§ **Your assignment**
Extract the full listing verbatim and drop any pictures from your copy.

§ **Given information**

● ● ● ● ●

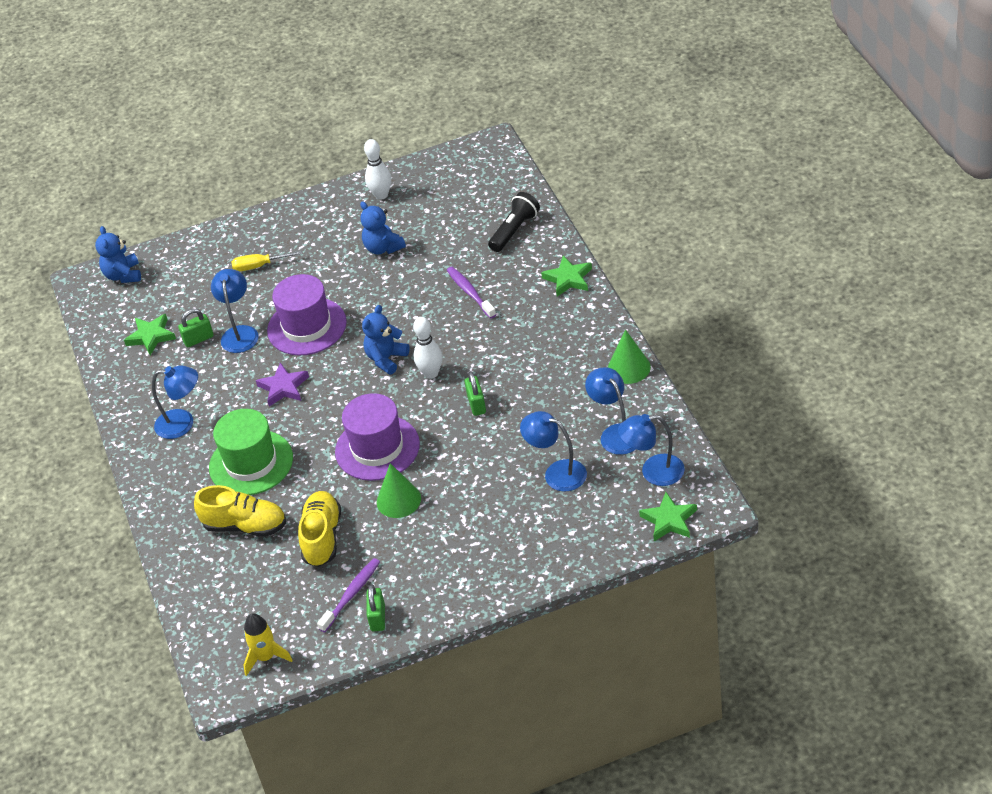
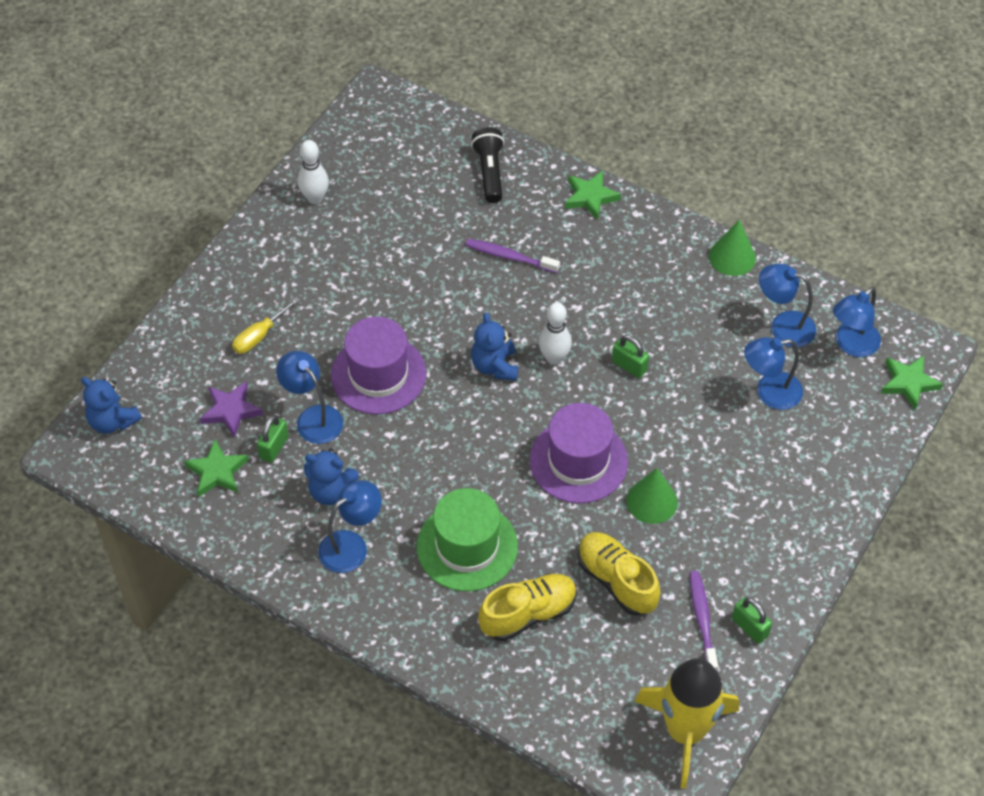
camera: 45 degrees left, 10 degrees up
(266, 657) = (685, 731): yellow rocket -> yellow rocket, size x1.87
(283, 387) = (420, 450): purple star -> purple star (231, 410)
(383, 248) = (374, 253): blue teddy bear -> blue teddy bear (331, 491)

● ● ● ● ●

§ **Response**
camera: 45 degrees left, 10 degrees up
(266, 657) = (685, 731): yellow rocket -> yellow rocket, size x1.87
(283, 387) = (420, 450): purple star -> purple star (231, 410)
(383, 248) = (374, 253): blue teddy bear -> blue teddy bear (331, 491)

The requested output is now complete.